----- RAW DATA

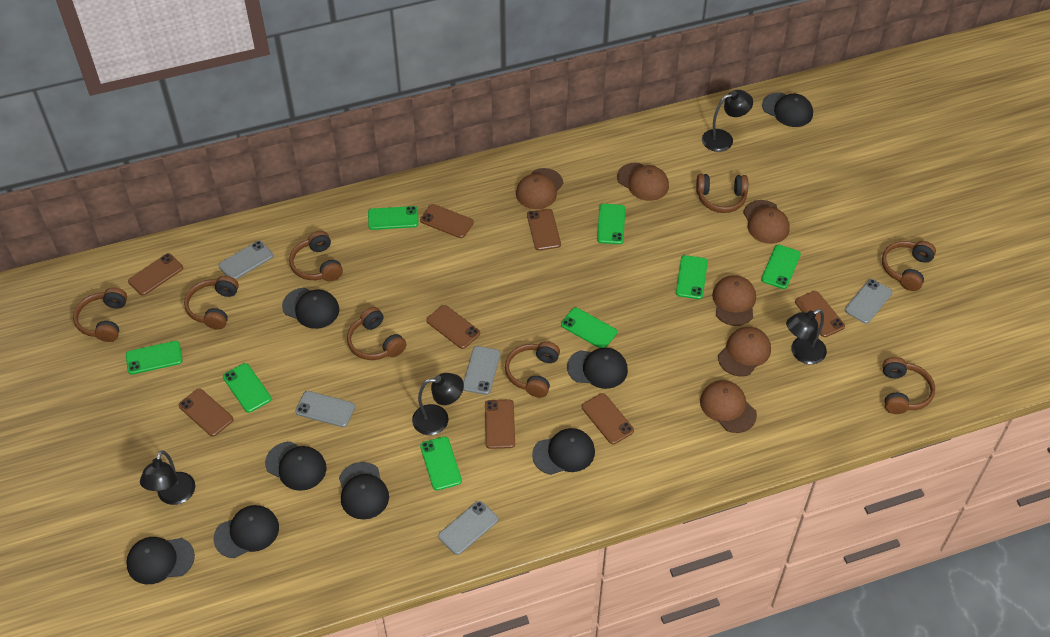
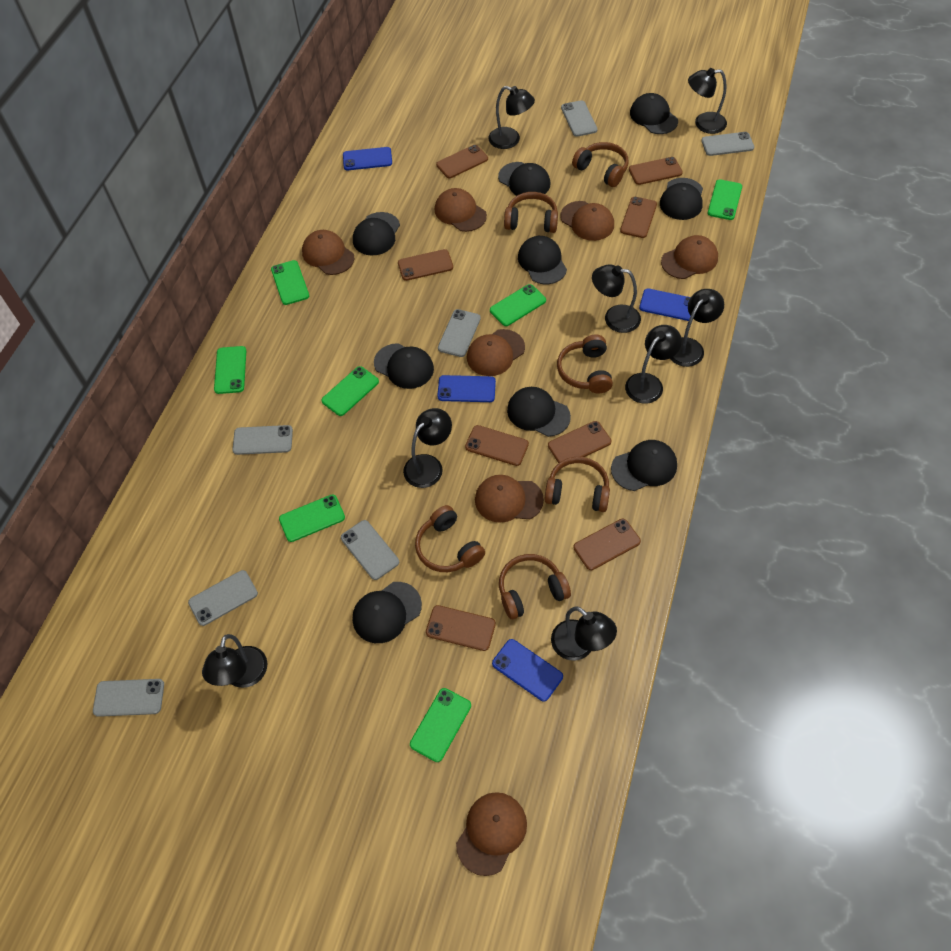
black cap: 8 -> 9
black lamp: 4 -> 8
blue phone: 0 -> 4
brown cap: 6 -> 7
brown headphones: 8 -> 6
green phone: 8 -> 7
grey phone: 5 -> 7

----------

* [WHAT THIS TASK INVOLVES] What you print must match the entries exactly, except that no pictures appear.

* [TASK SOLUTION]
black cap: 8 -> 9
black lamp: 4 -> 8
blue phone: 0 -> 4
brown cap: 6 -> 7
brown headphones: 8 -> 6
green phone: 8 -> 7
grey phone: 5 -> 7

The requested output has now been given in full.